_TASK STATEMENT:_
A verbatim copy of the lines starting at the one with "M1: motor 3V (MA, MB) -> motor 12V (MA, MB)" and ending at the last line below is required; include nothing else.

(Excerpts from a dataset)
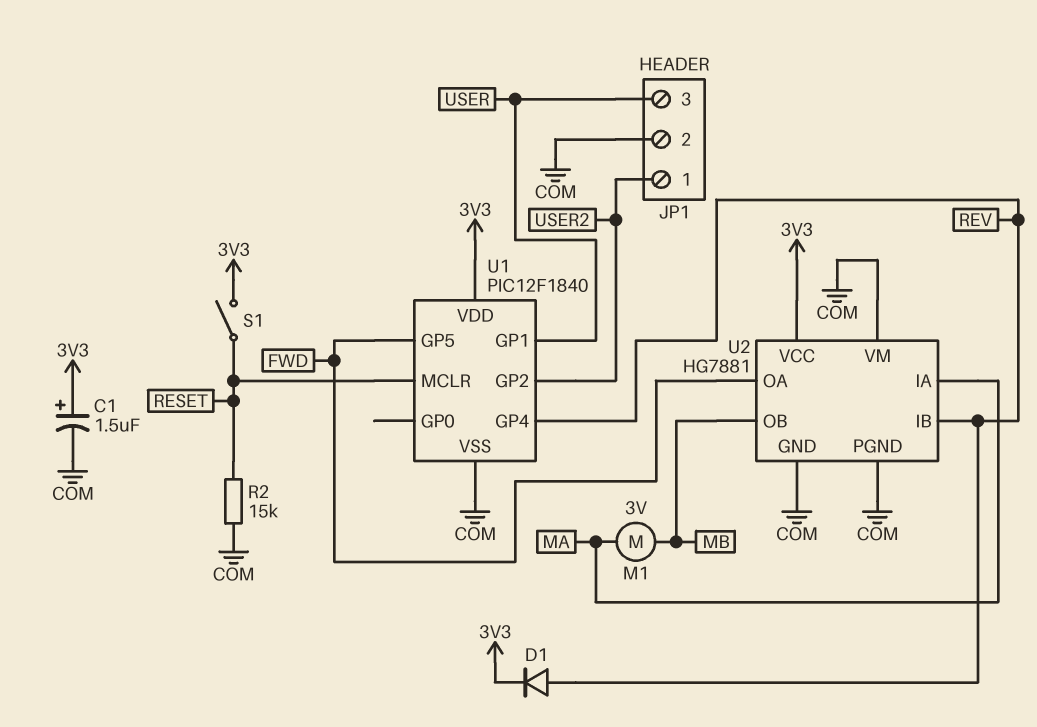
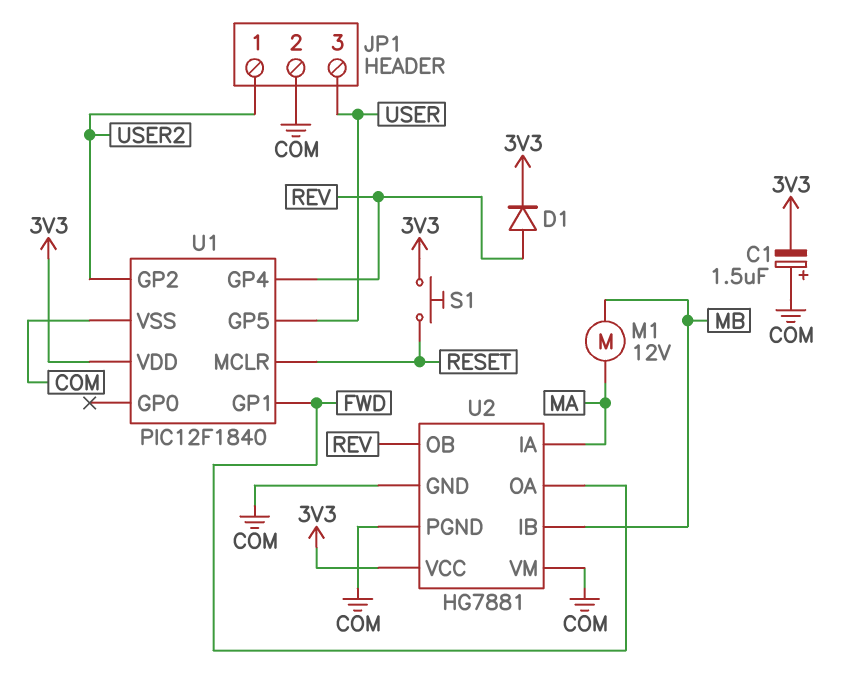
C1: 1.5uF (plus 3V3, minus COM) -> 1.5uF (plus COM, minus 3V3)
M1: motor 3V (MA, MB) -> motor 12V (MA, MB)
R2: 15k (COM, RESET) -> none
S1: switch (3V3, RESET) -> button (3V3, RESET)
U1 pin GP1: USER -> FWD
U1 pin GP5: FWD -> USER
U2 pin IB: REV -> MB
U2 pin OB: MB -> REV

_WRITTEN ANSWER:_
M1: motor 3V (MA, MB) -> motor 12V (MA, MB)
R2: 15k (COM, RESET) -> none
S1: switch (3V3, RESET) -> button (3V3, RESET)
U1 pin GP1: USER -> FWD
U1 pin GP5: FWD -> USER
U2 pin IB: REV -> MB
U2 pin OB: MB -> REV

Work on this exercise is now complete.